(Given records)

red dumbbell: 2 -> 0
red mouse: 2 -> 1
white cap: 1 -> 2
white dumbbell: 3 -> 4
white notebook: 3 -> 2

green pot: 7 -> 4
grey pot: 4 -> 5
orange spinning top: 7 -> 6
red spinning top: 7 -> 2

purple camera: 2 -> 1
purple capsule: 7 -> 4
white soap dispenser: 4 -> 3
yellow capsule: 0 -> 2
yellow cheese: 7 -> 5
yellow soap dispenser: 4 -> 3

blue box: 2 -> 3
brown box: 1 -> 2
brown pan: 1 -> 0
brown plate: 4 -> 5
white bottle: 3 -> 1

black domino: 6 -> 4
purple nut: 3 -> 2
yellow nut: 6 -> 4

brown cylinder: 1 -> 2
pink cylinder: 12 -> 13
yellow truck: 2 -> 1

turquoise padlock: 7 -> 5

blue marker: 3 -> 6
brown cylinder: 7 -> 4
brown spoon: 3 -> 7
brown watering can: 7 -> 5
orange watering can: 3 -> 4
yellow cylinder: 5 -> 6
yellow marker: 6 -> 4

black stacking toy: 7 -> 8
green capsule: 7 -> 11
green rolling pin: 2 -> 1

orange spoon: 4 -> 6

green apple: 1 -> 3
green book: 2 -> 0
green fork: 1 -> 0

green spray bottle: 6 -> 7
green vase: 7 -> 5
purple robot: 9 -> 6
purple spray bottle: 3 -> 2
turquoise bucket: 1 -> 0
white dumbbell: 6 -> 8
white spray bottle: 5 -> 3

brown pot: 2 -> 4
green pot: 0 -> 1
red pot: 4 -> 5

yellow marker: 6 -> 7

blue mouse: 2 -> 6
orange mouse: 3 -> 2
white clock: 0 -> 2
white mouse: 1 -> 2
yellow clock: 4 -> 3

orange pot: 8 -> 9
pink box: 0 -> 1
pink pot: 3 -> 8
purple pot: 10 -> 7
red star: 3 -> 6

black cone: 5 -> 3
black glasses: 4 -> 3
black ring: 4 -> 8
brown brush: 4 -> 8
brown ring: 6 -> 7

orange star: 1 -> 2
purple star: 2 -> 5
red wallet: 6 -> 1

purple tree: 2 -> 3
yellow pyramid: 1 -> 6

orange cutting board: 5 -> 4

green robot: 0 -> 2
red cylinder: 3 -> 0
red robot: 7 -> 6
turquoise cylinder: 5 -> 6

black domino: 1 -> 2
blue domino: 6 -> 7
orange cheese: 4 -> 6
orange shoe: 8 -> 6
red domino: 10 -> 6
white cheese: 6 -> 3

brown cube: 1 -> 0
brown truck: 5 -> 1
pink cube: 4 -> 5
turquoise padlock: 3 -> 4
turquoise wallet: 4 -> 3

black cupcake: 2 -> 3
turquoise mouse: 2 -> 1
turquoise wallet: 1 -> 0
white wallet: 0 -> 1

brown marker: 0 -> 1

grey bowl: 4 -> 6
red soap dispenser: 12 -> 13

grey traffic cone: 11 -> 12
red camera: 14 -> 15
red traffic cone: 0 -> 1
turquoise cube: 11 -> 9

(End Given records)

* Assigned task *
With the line that contains "red camera: 14 -> 15" as your start, reproduce the data above exactly through its last line, and nothing before that start.

* Solved exercise *
red camera: 14 -> 15
red traffic cone: 0 -> 1
turquoise cube: 11 -> 9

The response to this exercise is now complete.